[What the task requires]
Identify every line in the records below that contains the word "round", and reproduce each one.

[Input data]
---------------

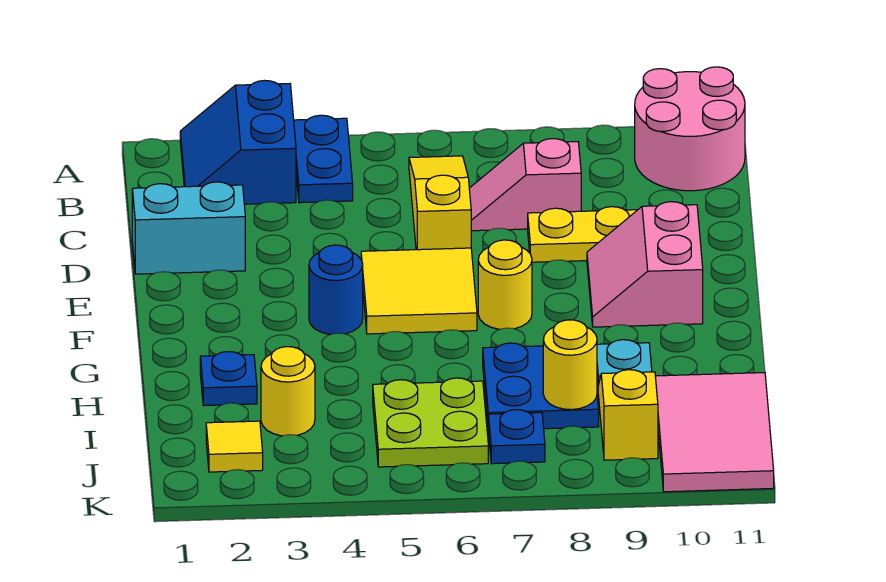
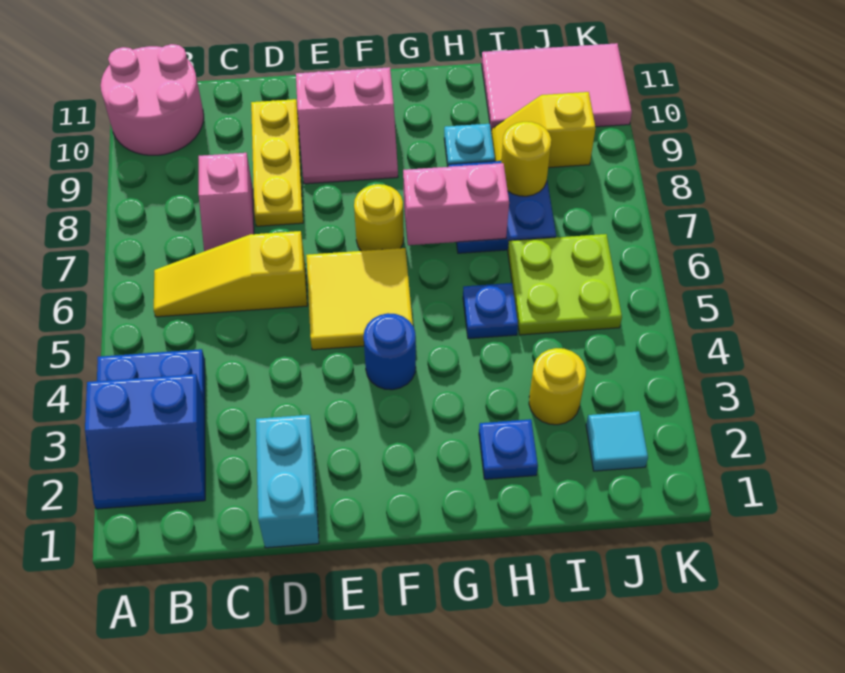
none -> pink brick G7:H7 level 2
yellow tile J2 level 1 -> cyan tile J2 level 1
blue plate J7 level 1 -> blue plate H5 level 1

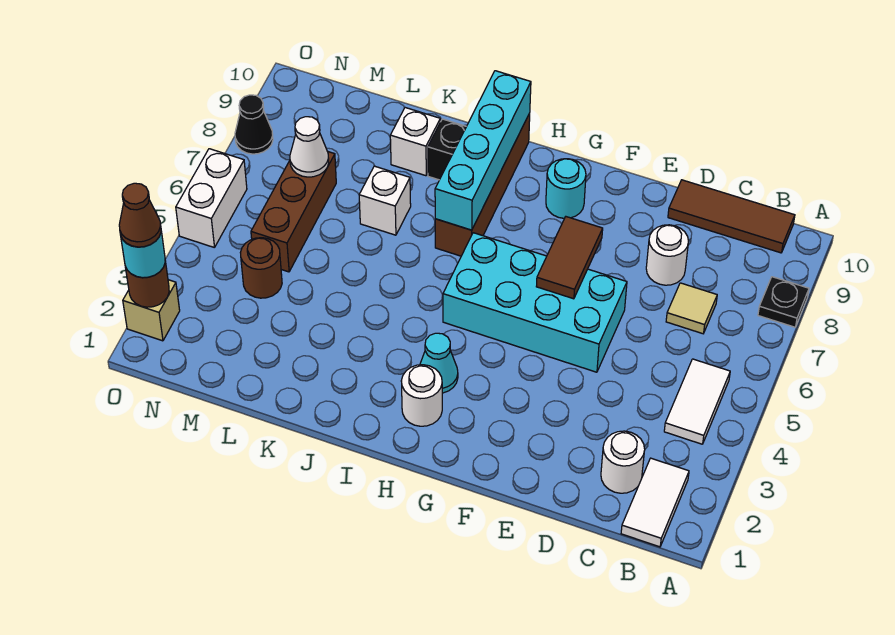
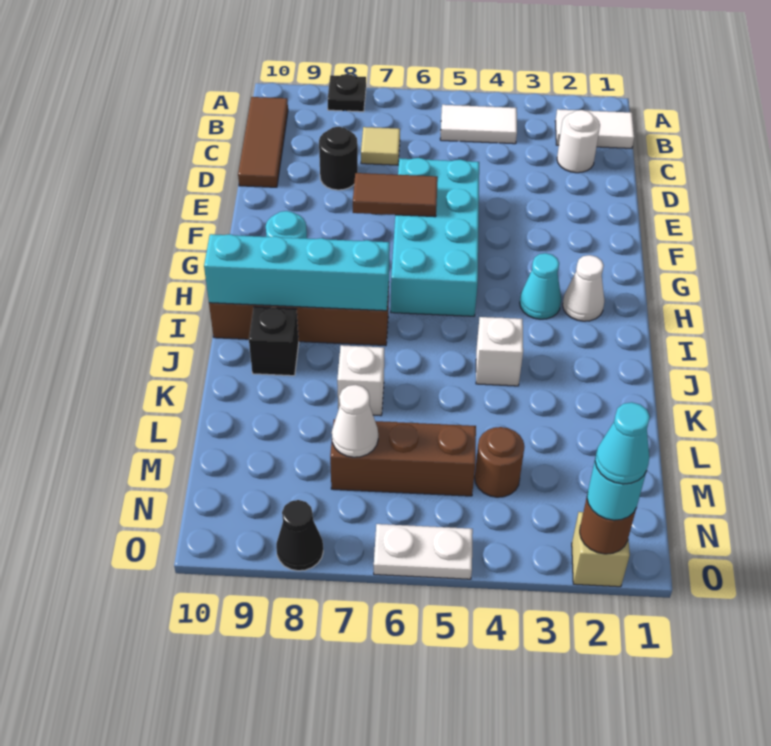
white round brick D8 level 1 -> black round brick D8 level 1
white round brick H2 level 1 -> white cone H2 level 1
white brick K9 level 1 -> white brick J4 level 1
brown cone O2 level 4 -> cyan cone O2 level 4
white brick O5:O6 level 1 -> white plate O5:O6 level 1

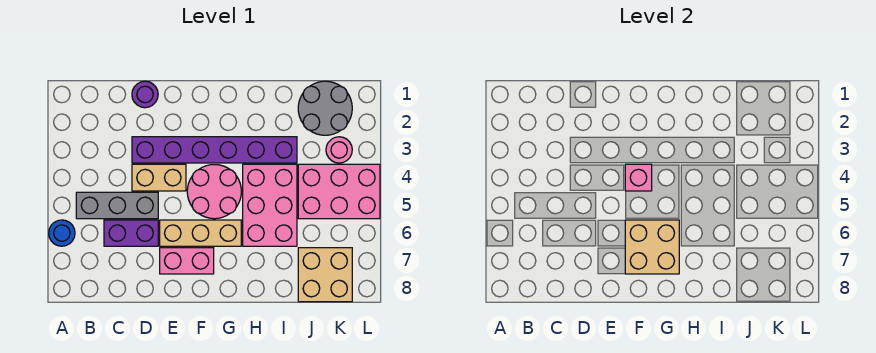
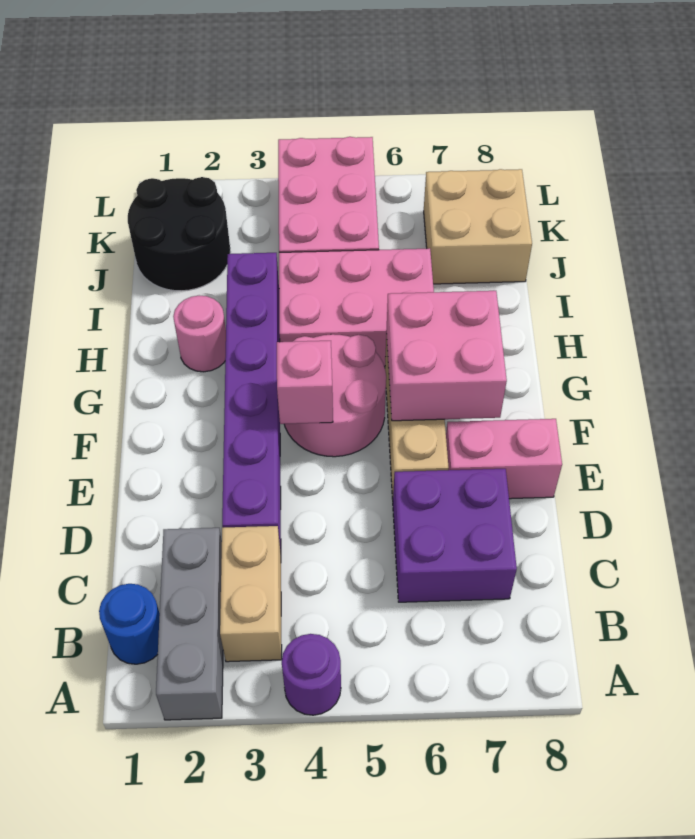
blue round brick A6 level 1 -> blue round brick B1 level 1
grey brick B5:D5 level 1 -> grey brick A2:C2 level 1
purple brick C6:D6 level 1 -> purple brick C6:D7 level 1
purple round brick D1 level 1 -> purple round brick A4 level 1
tan brick D4:E4 level 1 -> tan brick B3:C3 level 1
pink brick E7:F7 level 1 -> pink brick E7:E8 level 1
tan brick F6:G7 level 2 -> pink brick F6:G7 level 2
grey round brick J1:K2 level 1 -> black round brick J1:K2 level 1
pink round brick K3 level 1 -> pink round brick H2 level 1

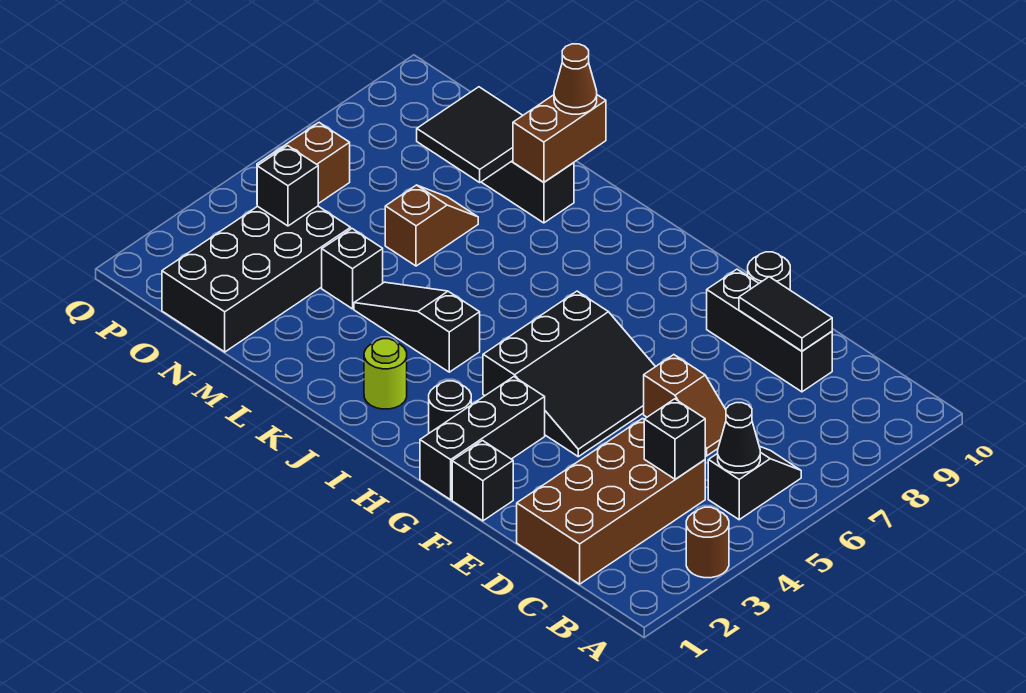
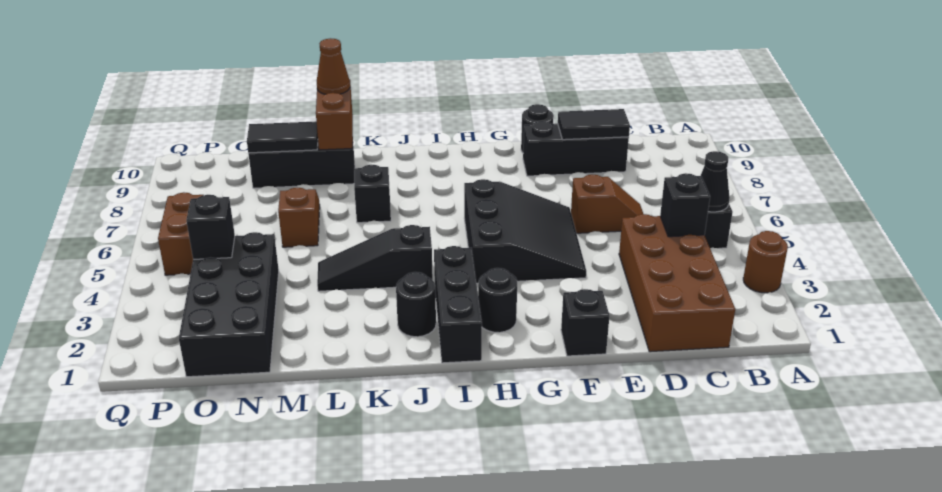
black brick G1:G3 level 1 -> black brick I1:I3 level 1
lime round brick J2 level 1 -> black round brick J2 level 1
black brick M4 level 1 -> black brick K7 level 1
black tile M8:N9 level 2 -> black tile M9:N9 level 2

---------------

[Task solution]
white round brick D8 level 1 -> black round brick D8 level 1
white round brick H2 level 1 -> white cone H2 level 1
blue round brick A6 level 1 -> blue round brick B1 level 1
purple round brick D1 level 1 -> purple round brick A4 level 1
grey round brick J1:K2 level 1 -> black round brick J1:K2 level 1
pink round brick K3 level 1 -> pink round brick H2 level 1
lime round brick J2 level 1 -> black round brick J2 level 1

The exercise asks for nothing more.